### Directions
Give the lines below again, exactly as they stand, and leave out the images.

### Dataset extract
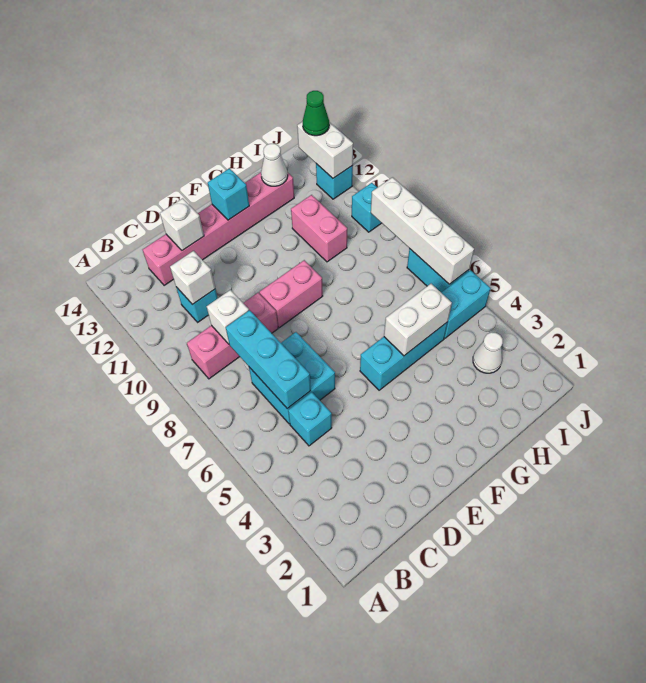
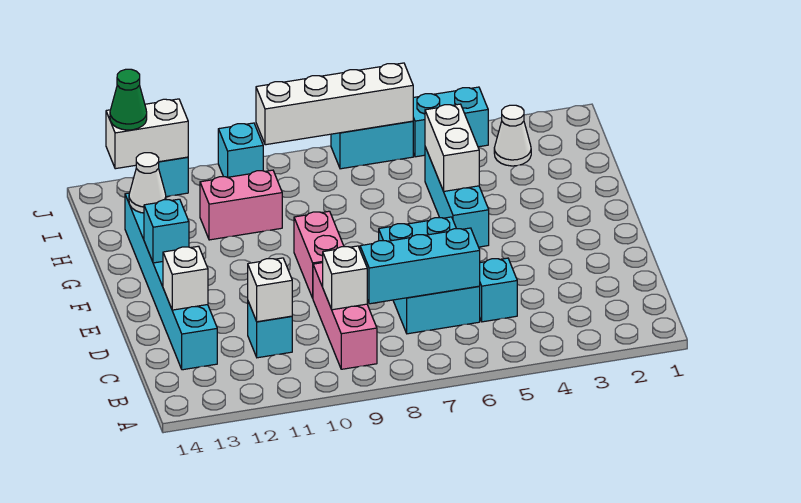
cyan brick C6:D7 level 1 -> cyan brick C6:E7 level 1
pink brick C13:H13 level 1 -> cyan brick C13:H13 level 1
cyan brick I5:J5 level 1 -> cyan brick J4:J5 level 1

### Finished task
cyan brick C6:D7 level 1 -> cyan brick C6:E7 level 1
pink brick C13:H13 level 1 -> cyan brick C13:H13 level 1
cyan brick I5:J5 level 1 -> cyan brick J4:J5 level 1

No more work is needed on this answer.